## EXERCISE
Each record must be reproduced exactly as it is shown.

========================================================================

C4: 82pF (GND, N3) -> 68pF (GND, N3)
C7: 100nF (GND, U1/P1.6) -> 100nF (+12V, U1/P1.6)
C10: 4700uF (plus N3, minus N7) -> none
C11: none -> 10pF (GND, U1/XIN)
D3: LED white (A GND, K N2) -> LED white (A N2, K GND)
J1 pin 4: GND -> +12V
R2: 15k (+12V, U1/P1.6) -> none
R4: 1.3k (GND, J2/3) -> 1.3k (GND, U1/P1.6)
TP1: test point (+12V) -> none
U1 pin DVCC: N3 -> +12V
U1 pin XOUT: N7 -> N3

========================================================================

## FINISHED EXERCISE
C4: 82pF (GND, N3) -> 68pF (GND, N3)
C7: 100nF (GND, U1/P1.6) -> 100nF (+12V, U1/P1.6)
C10: 4700uF (plus N3, minus N7) -> none
C11: none -> 10pF (GND, U1/XIN)
D3: LED white (A GND, K N2) -> LED white (A N2, K GND)
J1 pin 4: GND -> +12V
R2: 15k (+12V, U1/P1.6) -> none
R4: 1.3k (GND, J2/3) -> 1.3k (GND, U1/P1.6)
TP1: test point (+12V) -> none
U1 pin DVCC: N3 -> +12V
U1 pin XOUT: N7 -> N3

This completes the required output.